Required task:
Copy the following lines word for word, with nothing changed.

Provided data:
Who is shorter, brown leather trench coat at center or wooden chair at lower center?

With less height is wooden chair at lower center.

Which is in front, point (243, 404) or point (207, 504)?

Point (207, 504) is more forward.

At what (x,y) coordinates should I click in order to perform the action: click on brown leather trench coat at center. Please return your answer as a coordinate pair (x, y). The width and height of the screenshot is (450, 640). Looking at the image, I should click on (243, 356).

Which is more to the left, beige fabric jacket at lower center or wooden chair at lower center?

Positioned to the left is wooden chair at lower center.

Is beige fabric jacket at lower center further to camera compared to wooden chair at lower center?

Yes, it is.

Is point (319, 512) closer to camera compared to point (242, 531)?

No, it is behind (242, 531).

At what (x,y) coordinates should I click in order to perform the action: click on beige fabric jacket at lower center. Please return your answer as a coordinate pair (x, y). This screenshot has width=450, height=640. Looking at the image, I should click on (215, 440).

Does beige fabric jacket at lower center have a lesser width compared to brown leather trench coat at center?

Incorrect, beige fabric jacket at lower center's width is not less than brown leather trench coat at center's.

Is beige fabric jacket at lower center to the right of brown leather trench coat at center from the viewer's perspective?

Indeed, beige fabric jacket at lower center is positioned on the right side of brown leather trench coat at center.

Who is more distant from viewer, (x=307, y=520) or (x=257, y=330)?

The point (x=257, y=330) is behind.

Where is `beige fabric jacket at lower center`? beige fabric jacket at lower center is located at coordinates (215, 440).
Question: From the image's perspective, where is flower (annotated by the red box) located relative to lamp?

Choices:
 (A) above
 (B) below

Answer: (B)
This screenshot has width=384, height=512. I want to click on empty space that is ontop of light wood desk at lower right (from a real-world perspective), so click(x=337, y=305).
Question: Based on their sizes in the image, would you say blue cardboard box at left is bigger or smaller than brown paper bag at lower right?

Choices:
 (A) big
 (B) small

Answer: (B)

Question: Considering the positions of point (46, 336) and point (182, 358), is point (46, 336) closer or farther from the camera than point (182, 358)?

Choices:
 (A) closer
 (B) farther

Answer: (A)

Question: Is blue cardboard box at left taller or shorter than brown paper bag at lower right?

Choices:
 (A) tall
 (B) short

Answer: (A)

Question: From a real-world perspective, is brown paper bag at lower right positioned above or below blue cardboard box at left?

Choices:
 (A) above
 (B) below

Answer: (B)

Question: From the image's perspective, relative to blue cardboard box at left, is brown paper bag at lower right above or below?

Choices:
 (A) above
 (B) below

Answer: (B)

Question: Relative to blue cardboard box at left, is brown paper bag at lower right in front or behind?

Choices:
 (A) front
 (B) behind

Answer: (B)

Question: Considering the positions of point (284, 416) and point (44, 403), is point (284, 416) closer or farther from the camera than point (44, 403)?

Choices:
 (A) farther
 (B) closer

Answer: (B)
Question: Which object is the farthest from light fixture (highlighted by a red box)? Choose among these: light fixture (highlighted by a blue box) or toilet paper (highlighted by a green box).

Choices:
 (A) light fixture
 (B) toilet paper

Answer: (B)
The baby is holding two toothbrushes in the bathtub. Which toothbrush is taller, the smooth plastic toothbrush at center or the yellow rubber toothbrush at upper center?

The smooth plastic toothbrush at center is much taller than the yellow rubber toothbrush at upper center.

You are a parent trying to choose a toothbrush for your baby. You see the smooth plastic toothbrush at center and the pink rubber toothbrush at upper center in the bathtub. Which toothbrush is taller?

The solution:
Who is shorter, brown leather trench coat at center or wooden chair at lower center?

With less height is wooden chair at lower center.

Which is in front, point (243, 404) or point (207, 504)?

Point (207, 504) is more forward.

At what (x,y) coordinates should I click in order to perform the action: click on brown leather trench coat at center. Please return your answer as a coordinate pair (x, y). The width and height of the screenshot is (450, 640). Looking at the image, I should click on (243, 356).

Which is more to the left, beige fabric jacket at lower center or wooden chair at lower center?

Positioned to the left is wooden chair at lower center.

Is beige fabric jacket at lower center further to camera compared to wooden chair at lower center?

Yes, it is.

Is point (319, 512) closer to camera compared to point (242, 531)?

No, it is behind (242, 531).

At what (x,y) coordinates should I click in order to perform the action: click on beige fabric jacket at lower center. Please return your answer as a coordinate pair (x, y). This screenshot has width=450, height=640. Looking at the image, I should click on (215, 440).

Does beige fabric jacket at lower center have a lesser width compared to brown leather trench coat at center?

Incorrect, beige fabric jacket at lower center's width is not less than brown leather trench coat at center's.

Is beige fabric jacket at lower center to the right of brown leather trench coat at center from the viewer's perspective?

Indeed, beige fabric jacket at lower center is positioned on the right side of brown leather trench coat at center.

Who is more distant from viewer, (x=307, y=520) or (x=257, y=330)?

The point (x=257, y=330) is behind.

Where is `beige fabric jacket at lower center`? beige fabric jacket at lower center is located at coordinates (215, 440).
Question: From the image's perspective, where is flower (annotated by the red box) located relative to lamp?

Choices:
 (A) above
 (B) below

Answer: (B)
This screenshot has width=384, height=512. I want to click on empty space that is ontop of light wood desk at lower right (from a real-world perspective), so click(x=337, y=305).
Question: Based on their sizes in the image, would you say blue cardboard box at left is bigger or smaller than brown paper bag at lower right?

Choices:
 (A) big
 (B) small

Answer: (B)

Question: Considering the positions of point (46, 336) and point (182, 358), is point (46, 336) closer or farther from the camera than point (182, 358)?

Choices:
 (A) closer
 (B) farther

Answer: (A)

Question: Is blue cardboard box at left taller or shorter than brown paper bag at lower right?

Choices:
 (A) tall
 (B) short

Answer: (A)

Question: From a real-world perspective, is brown paper bag at lower right positioned above or below blue cardboard box at left?

Choices:
 (A) above
 (B) below

Answer: (B)

Question: From the image's perspective, relative to blue cardboard box at left, is brown paper bag at lower right above or below?

Choices:
 (A) above
 (B) below

Answer: (B)

Question: Relative to blue cardboard box at left, is brown paper bag at lower right in front or behind?

Choices:
 (A) front
 (B) behind

Answer: (B)

Question: Considering the positions of point (284, 416) and point (44, 403), is point (284, 416) closer or farther from the camera than point (44, 403)?

Choices:
 (A) farther
 (B) closer

Answer: (B)
Question: Which object is the farthest from light fixture (highlighted by a red box)? Choose among these: light fixture (highlighted by a blue box) or toilet paper (highlighted by a green box).

Choices:
 (A) light fixture
 (B) toilet paper

Answer: (B)
The baby is holding two toothbrushes in the bathtub. Which toothbrush is taller, the smooth plastic toothbrush at center or the yellow rubber toothbrush at upper center?

The smooth plastic toothbrush at center is much taller than the yellow rubber toothbrush at upper center.

You are a parent trying to choose a toothbrush for your baby. You see the smooth plastic toothbrush at center and the pink rubber toothbrush at upper center in the bathtub. Which toothbrush is taller?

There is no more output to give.